**WORK ORDER**
Each line of the records must appear in your answer exactly, with no pictures.

Collected data entries:
•••••

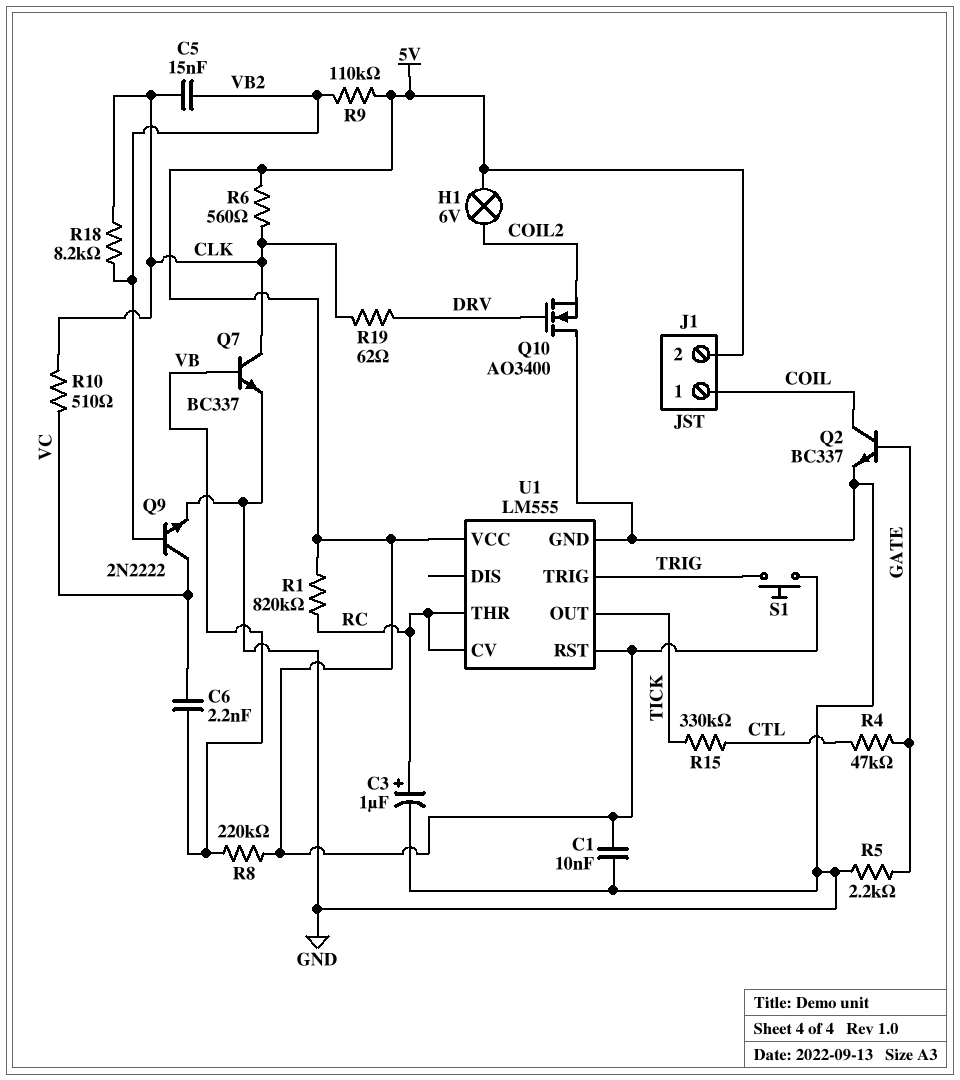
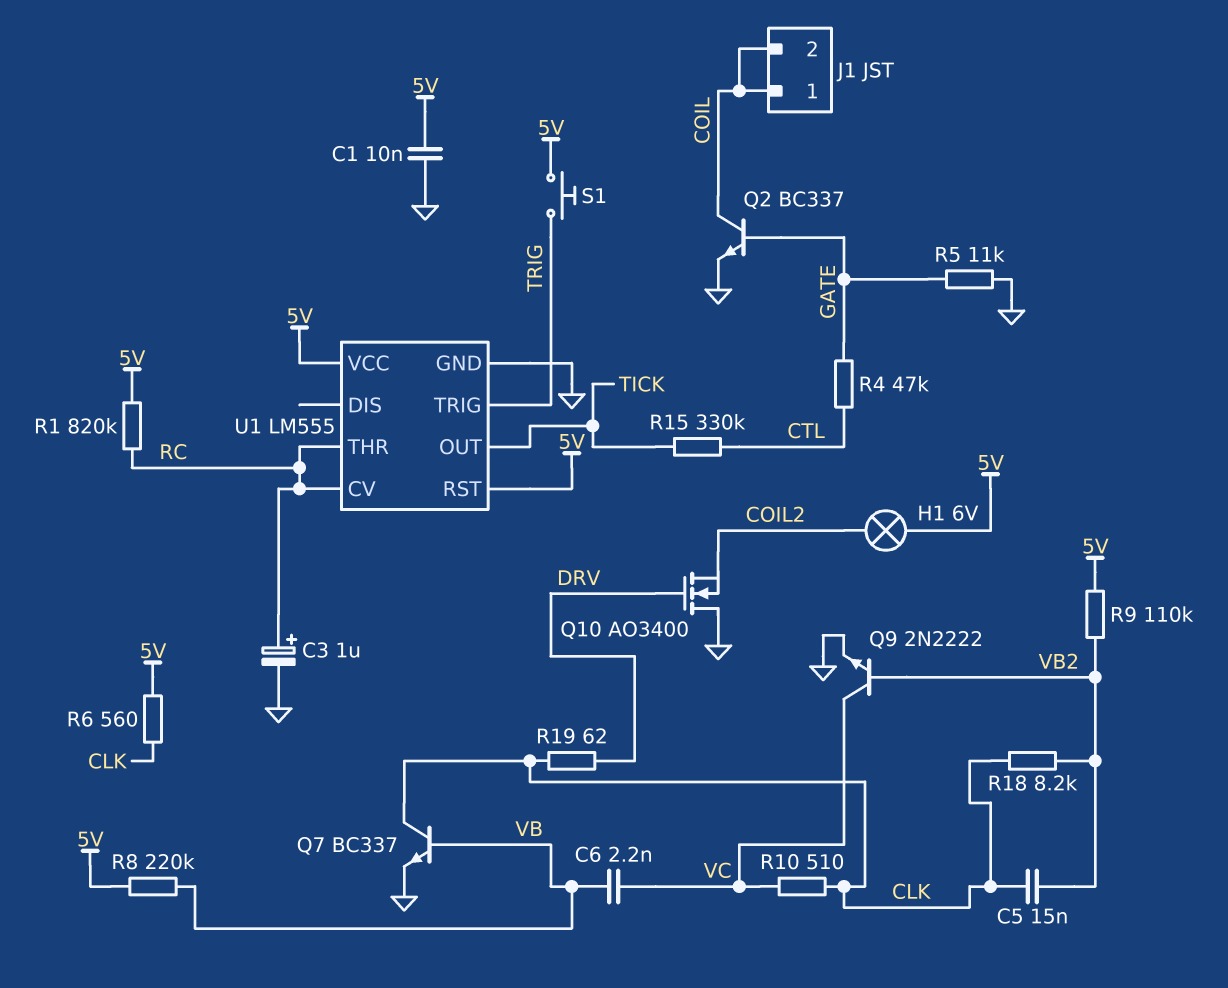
J1 pin 2: 5V -> COIL
R5: 2.2k (GATE, GND) -> 11k (GATE, GND)

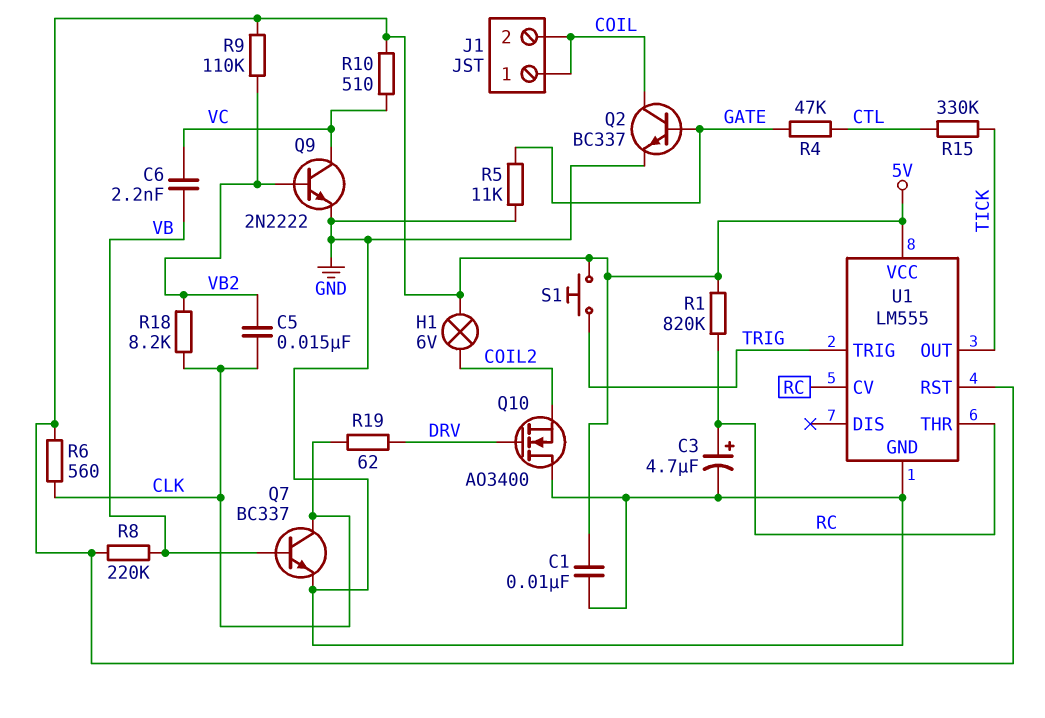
C3: 1uF (plus RC, minus GND) -> 4.7uF (plus RC, minus GND)
R10: 510 (CLK, VC) -> 510 (5V, VC)

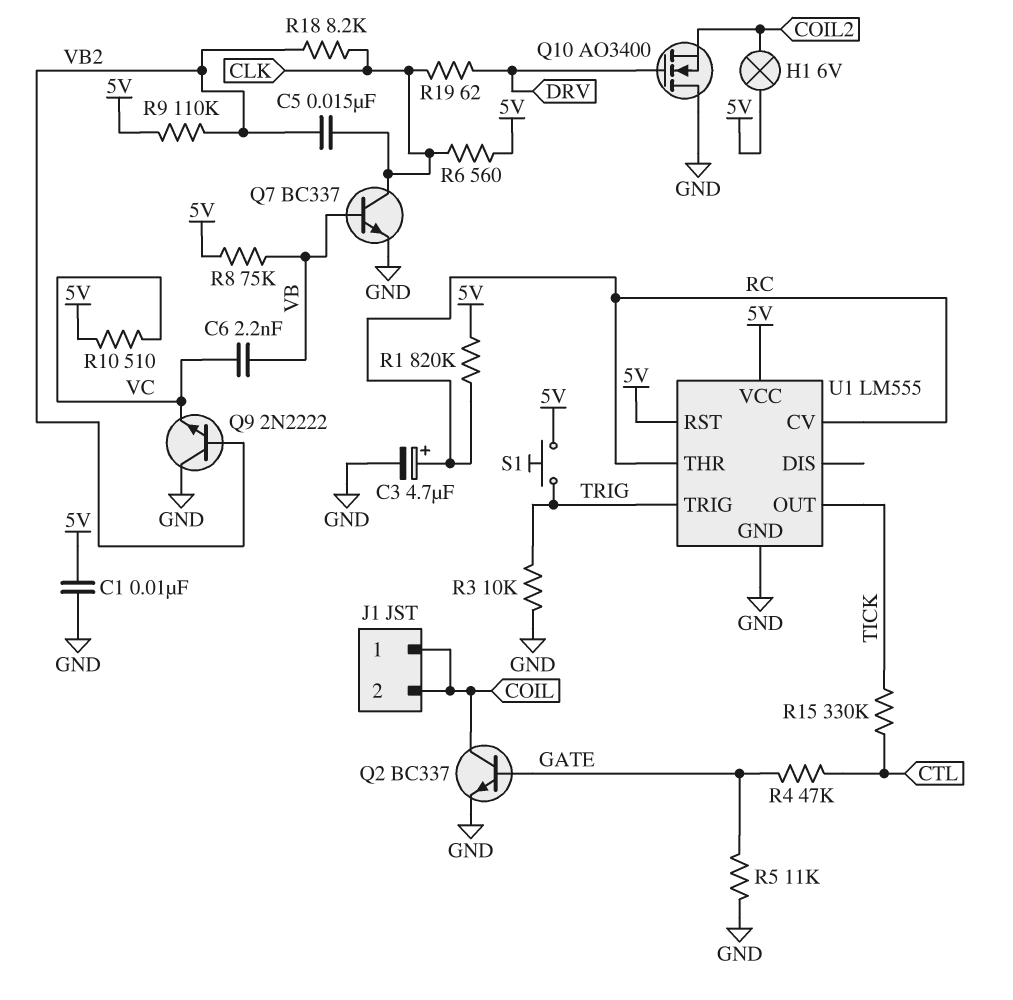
Q9: NPN 2N2222 (B VB2, C VC, E GND) -> NPN 2N2222 (B VB2, C GND, E VC)
R3: none -> 10k (GND, TRIG)
R8: 220k (5V, VB) -> 75k (5V, VB)

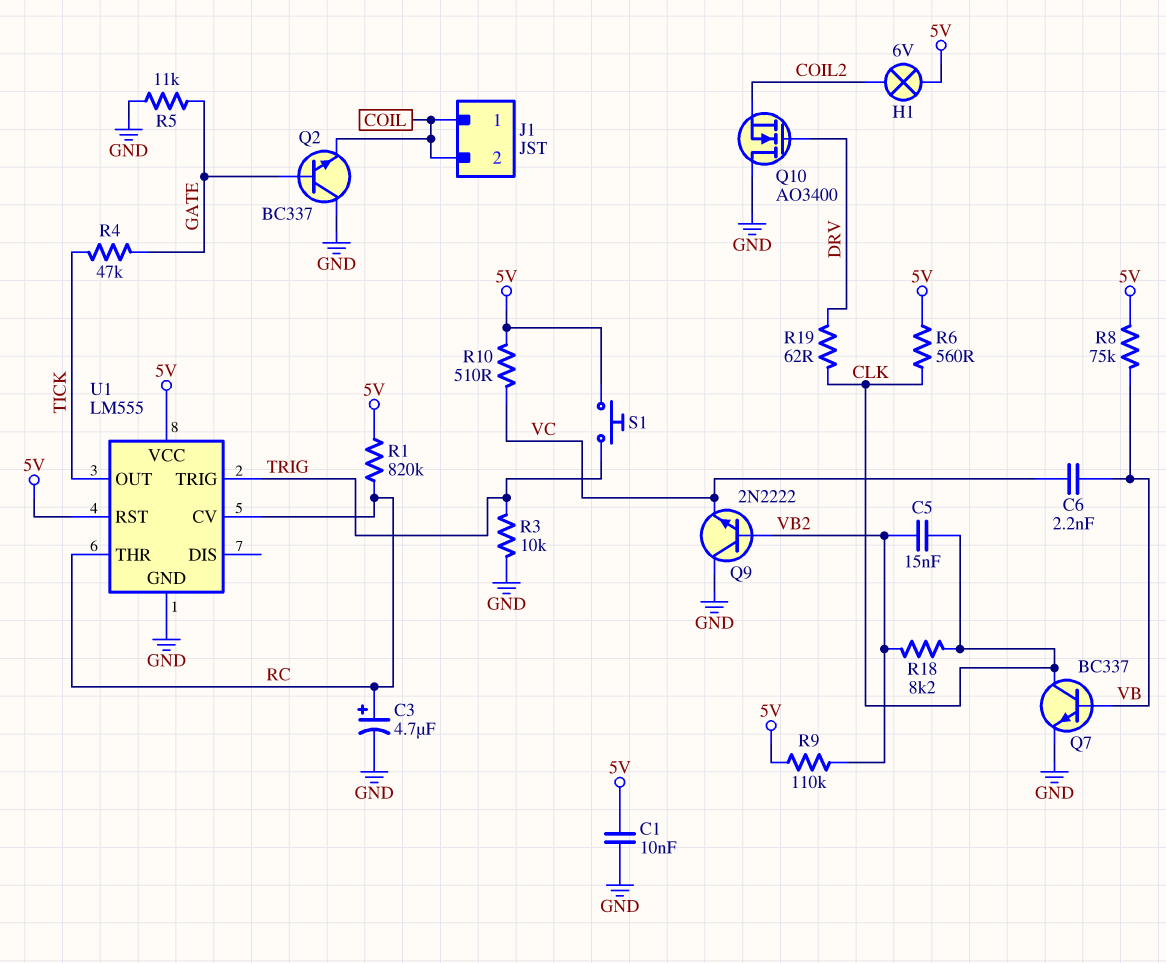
Q2: NPN BC337 (B GATE, C COIL, E GND) -> NPN BC337 (B GATE, C GND, E COIL)
R4: 47k (CTL, GATE) -> 47k (GATE, TICK)
R15: 330k (CTL, TICK) -> none

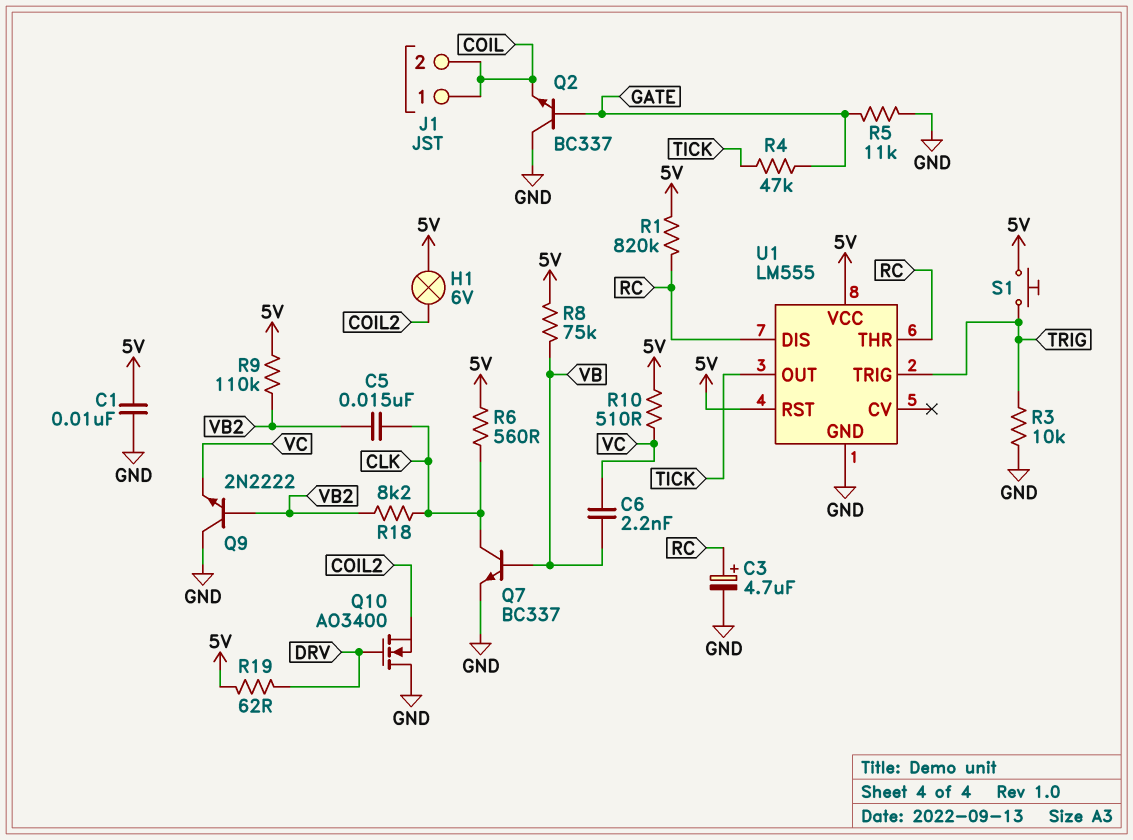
R19: 62 (CLK, DRV) -> 62 (5V, DRV)
U1 pin CV: RC -> none
U1 pin DIS: none -> RC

•••••

**YOUR RESPONSE**
J1 pin 2: 5V -> COIL
R5: 2.2k (GATE, GND) -> 11k (GATE, GND)

C3: 1uF (plus RC, minus GND) -> 4.7uF (plus RC, minus GND)
R10: 510 (CLK, VC) -> 510 (5V, VC)

Q9: NPN 2N2222 (B VB2, C VC, E GND) -> NPN 2N2222 (B VB2, C GND, E VC)
R3: none -> 10k (GND, TRIG)
R8: 220k (5V, VB) -> 75k (5V, VB)

Q2: NPN BC337 (B GATE, C COIL, E GND) -> NPN BC337 (B GATE, C GND, E COIL)
R4: 47k (CTL, GATE) -> 47k (GATE, TICK)
R15: 330k (CTL, TICK) -> none

R19: 62 (CLK, DRV) -> 62 (5V, DRV)
U1 pin CV: RC -> none
U1 pin DIS: none -> RC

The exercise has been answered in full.